Restate the records in full, keeping every word as it is.

Records contained in a dataset
= Beginning of Section =
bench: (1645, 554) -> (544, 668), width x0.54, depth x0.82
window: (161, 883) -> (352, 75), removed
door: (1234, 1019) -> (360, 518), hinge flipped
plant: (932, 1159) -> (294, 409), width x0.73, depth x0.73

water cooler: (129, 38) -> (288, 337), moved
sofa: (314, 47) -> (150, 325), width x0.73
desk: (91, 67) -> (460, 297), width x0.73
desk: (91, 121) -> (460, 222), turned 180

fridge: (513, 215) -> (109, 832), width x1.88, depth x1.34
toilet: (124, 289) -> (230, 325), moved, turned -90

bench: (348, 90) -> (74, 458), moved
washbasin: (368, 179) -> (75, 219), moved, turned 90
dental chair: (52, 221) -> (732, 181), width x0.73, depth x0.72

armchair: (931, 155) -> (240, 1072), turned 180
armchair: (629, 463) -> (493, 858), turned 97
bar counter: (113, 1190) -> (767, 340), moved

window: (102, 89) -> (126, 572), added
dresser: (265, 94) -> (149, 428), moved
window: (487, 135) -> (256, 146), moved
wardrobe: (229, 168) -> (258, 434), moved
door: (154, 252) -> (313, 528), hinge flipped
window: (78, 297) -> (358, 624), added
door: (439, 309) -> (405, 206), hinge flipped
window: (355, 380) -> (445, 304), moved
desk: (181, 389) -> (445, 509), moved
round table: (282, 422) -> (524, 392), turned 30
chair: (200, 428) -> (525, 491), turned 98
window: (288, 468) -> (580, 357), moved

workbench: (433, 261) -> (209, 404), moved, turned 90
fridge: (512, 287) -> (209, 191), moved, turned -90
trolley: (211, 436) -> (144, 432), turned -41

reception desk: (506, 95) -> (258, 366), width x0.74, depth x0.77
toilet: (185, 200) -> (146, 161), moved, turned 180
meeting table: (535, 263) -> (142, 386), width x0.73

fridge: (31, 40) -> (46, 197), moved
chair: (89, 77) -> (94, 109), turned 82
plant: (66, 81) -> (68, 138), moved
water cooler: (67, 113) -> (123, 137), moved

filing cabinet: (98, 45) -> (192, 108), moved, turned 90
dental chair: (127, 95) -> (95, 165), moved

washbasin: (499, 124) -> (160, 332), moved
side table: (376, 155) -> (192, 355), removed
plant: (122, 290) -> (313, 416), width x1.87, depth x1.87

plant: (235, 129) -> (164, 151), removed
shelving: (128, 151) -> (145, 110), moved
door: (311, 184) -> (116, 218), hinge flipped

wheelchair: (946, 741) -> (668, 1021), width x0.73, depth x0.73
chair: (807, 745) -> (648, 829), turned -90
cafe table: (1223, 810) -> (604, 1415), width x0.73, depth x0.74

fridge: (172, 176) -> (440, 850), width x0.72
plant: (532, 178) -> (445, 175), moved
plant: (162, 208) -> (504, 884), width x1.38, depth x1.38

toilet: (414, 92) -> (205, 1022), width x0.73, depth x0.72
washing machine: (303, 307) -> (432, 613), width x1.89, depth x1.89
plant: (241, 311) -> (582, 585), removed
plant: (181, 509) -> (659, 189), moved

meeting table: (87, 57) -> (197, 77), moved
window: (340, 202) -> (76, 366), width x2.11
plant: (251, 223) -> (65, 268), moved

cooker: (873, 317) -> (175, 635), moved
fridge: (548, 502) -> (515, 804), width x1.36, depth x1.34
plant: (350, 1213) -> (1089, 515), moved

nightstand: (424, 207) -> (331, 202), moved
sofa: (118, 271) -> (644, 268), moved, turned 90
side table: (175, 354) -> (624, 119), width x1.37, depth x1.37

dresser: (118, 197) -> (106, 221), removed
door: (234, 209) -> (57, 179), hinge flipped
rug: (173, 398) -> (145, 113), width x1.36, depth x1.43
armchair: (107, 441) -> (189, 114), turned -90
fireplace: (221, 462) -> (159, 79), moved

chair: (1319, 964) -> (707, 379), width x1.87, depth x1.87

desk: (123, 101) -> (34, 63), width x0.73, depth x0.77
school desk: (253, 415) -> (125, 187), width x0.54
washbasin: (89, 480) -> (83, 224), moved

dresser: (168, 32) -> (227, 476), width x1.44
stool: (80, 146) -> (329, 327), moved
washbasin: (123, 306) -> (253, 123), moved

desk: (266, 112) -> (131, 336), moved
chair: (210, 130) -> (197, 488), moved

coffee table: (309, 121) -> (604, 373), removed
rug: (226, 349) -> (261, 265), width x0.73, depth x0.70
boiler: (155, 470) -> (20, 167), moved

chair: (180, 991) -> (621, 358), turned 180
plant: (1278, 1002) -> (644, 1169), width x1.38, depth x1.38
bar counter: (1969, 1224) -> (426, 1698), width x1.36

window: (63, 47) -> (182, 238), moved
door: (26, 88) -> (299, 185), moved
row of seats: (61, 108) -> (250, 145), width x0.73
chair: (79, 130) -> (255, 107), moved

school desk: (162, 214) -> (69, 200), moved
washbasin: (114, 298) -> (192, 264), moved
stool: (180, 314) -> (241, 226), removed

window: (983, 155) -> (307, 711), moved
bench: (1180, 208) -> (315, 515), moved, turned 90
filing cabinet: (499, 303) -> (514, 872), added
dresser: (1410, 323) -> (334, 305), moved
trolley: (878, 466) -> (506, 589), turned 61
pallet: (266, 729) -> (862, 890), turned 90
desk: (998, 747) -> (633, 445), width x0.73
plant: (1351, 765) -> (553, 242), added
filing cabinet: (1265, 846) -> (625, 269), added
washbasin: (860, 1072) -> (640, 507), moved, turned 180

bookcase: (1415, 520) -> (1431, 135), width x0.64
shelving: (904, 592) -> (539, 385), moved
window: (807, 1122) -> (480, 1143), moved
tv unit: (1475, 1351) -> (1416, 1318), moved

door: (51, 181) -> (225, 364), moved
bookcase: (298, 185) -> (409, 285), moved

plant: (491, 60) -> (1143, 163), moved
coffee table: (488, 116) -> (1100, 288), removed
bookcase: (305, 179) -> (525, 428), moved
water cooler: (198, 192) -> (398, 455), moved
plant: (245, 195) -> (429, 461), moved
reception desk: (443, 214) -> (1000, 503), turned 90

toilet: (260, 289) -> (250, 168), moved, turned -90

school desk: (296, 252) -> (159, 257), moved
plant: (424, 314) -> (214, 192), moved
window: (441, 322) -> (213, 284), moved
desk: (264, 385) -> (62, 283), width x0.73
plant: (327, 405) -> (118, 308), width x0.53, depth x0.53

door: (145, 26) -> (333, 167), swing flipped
= End of Section =
COMPLETED EXERCISE >>
bench: (1645, 554) -> (544, 668), width x0.54, depth x0.82
window: (161, 883) -> (352, 75), removed
door: (1234, 1019) -> (360, 518), hinge flipped
plant: (932, 1159) -> (294, 409), width x0.73, depth x0.73

water cooler: (129, 38) -> (288, 337), moved
sofa: (314, 47) -> (150, 325), width x0.73
desk: (91, 67) -> (460, 297), width x0.73
desk: (91, 121) -> (460, 222), turned 180

fridge: (513, 215) -> (109, 832), width x1.88, depth x1.34
toilet: (124, 289) -> (230, 325), moved, turned -90

bench: (348, 90) -> (74, 458), moved
washbasin: (368, 179) -> (75, 219), moved, turned 90
dental chair: (52, 221) -> (732, 181), width x0.73, depth x0.72

armchair: (931, 155) -> (240, 1072), turned 180
armchair: (629, 463) -> (493, 858), turned 97
bar counter: (113, 1190) -> (767, 340), moved

window: (102, 89) -> (126, 572), added
dresser: (265, 94) -> (149, 428), moved
window: (487, 135) -> (256, 146), moved
wardrobe: (229, 168) -> (258, 434), moved
door: (154, 252) -> (313, 528), hinge flipped
window: (78, 297) -> (358, 624), added
door: (439, 309) -> (405, 206), hinge flipped
window: (355, 380) -> (445, 304), moved
desk: (181, 389) -> (445, 509), moved
round table: (282, 422) -> (524, 392), turned 30
chair: (200, 428) -> (525, 491), turned 98
window: (288, 468) -> (580, 357), moved

workbench: (433, 261) -> (209, 404), moved, turned 90
fridge: (512, 287) -> (209, 191), moved, turned -90
trolley: (211, 436) -> (144, 432), turned -41

reception desk: (506, 95) -> (258, 366), width x0.74, depth x0.77
toilet: (185, 200) -> (146, 161), moved, turned 180
meeting table: (535, 263) -> (142, 386), width x0.73

fridge: (31, 40) -> (46, 197), moved
chair: (89, 77) -> (94, 109), turned 82
plant: (66, 81) -> (68, 138), moved
water cooler: (67, 113) -> (123, 137), moved

filing cabinet: (98, 45) -> (192, 108), moved, turned 90
dental chair: (127, 95) -> (95, 165), moved

washbasin: (499, 124) -> (160, 332), moved
side table: (376, 155) -> (192, 355), removed
plant: (122, 290) -> (313, 416), width x1.87, depth x1.87

plant: (235, 129) -> (164, 151), removed
shelving: (128, 151) -> (145, 110), moved
door: (311, 184) -> (116, 218), hinge flipped

wheelchair: (946, 741) -> (668, 1021), width x0.73, depth x0.73
chair: (807, 745) -> (648, 829), turned -90
cafe table: (1223, 810) -> (604, 1415), width x0.73, depth x0.74

fridge: (172, 176) -> (440, 850), width x0.72
plant: (532, 178) -> (445, 175), moved
plant: (162, 208) -> (504, 884), width x1.38, depth x1.38

toilet: (414, 92) -> (205, 1022), width x0.73, depth x0.72
washing machine: (303, 307) -> (432, 613), width x1.89, depth x1.89
plant: (241, 311) -> (582, 585), removed
plant: (181, 509) -> (659, 189), moved

meeting table: (87, 57) -> (197, 77), moved
window: (340, 202) -> (76, 366), width x2.11
plant: (251, 223) -> (65, 268), moved

cooker: (873, 317) -> (175, 635), moved
fridge: (548, 502) -> (515, 804), width x1.36, depth x1.34
plant: (350, 1213) -> (1089, 515), moved

nightstand: (424, 207) -> (331, 202), moved
sofa: (118, 271) -> (644, 268), moved, turned 90
side table: (175, 354) -> (624, 119), width x1.37, depth x1.37

dresser: (118, 197) -> (106, 221), removed
door: (234, 209) -> (57, 179), hinge flipped
rug: (173, 398) -> (145, 113), width x1.36, depth x1.43
armchair: (107, 441) -> (189, 114), turned -90
fireplace: (221, 462) -> (159, 79), moved

chair: (1319, 964) -> (707, 379), width x1.87, depth x1.87

desk: (123, 101) -> (34, 63), width x0.73, depth x0.77
school desk: (253, 415) -> (125, 187), width x0.54
washbasin: (89, 480) -> (83, 224), moved

dresser: (168, 32) -> (227, 476), width x1.44
stool: (80, 146) -> (329, 327), moved
washbasin: (123, 306) -> (253, 123), moved

desk: (266, 112) -> (131, 336), moved
chair: (210, 130) -> (197, 488), moved

coffee table: (309, 121) -> (604, 373), removed
rug: (226, 349) -> (261, 265), width x0.73, depth x0.70
boiler: (155, 470) -> (20, 167), moved

chair: (180, 991) -> (621, 358), turned 180
plant: (1278, 1002) -> (644, 1169), width x1.38, depth x1.38
bar counter: (1969, 1224) -> (426, 1698), width x1.36

window: (63, 47) -> (182, 238), moved
door: (26, 88) -> (299, 185), moved
row of seats: (61, 108) -> (250, 145), width x0.73
chair: (79, 130) -> (255, 107), moved

school desk: (162, 214) -> (69, 200), moved
washbasin: (114, 298) -> (192, 264), moved
stool: (180, 314) -> (241, 226), removed

window: (983, 155) -> (307, 711), moved
bench: (1180, 208) -> (315, 515), moved, turned 90
filing cabinet: (499, 303) -> (514, 872), added
dresser: (1410, 323) -> (334, 305), moved
trolley: (878, 466) -> (506, 589), turned 61
pallet: (266, 729) -> (862, 890), turned 90
desk: (998, 747) -> (633, 445), width x0.73
plant: (1351, 765) -> (553, 242), added
filing cabinet: (1265, 846) -> (625, 269), added
washbasin: (860, 1072) -> (640, 507), moved, turned 180

bookcase: (1415, 520) -> (1431, 135), width x0.64
shelving: (904, 592) -> (539, 385), moved
window: (807, 1122) -> (480, 1143), moved
tv unit: (1475, 1351) -> (1416, 1318), moved

door: (51, 181) -> (225, 364), moved
bookcase: (298, 185) -> (409, 285), moved

plant: (491, 60) -> (1143, 163), moved
coffee table: (488, 116) -> (1100, 288), removed
bookcase: (305, 179) -> (525, 428), moved
water cooler: (198, 192) -> (398, 455), moved
plant: (245, 195) -> (429, 461), moved
reception desk: (443, 214) -> (1000, 503), turned 90

toilet: (260, 289) -> (250, 168), moved, turned -90

school desk: (296, 252) -> (159, 257), moved
plant: (424, 314) -> (214, 192), moved
window: (441, 322) -> (213, 284), moved
desk: (264, 385) -> (62, 283), width x0.73
plant: (327, 405) -> (118, 308), width x0.53, depth x0.53

door: (145, 26) -> (333, 167), swing flipped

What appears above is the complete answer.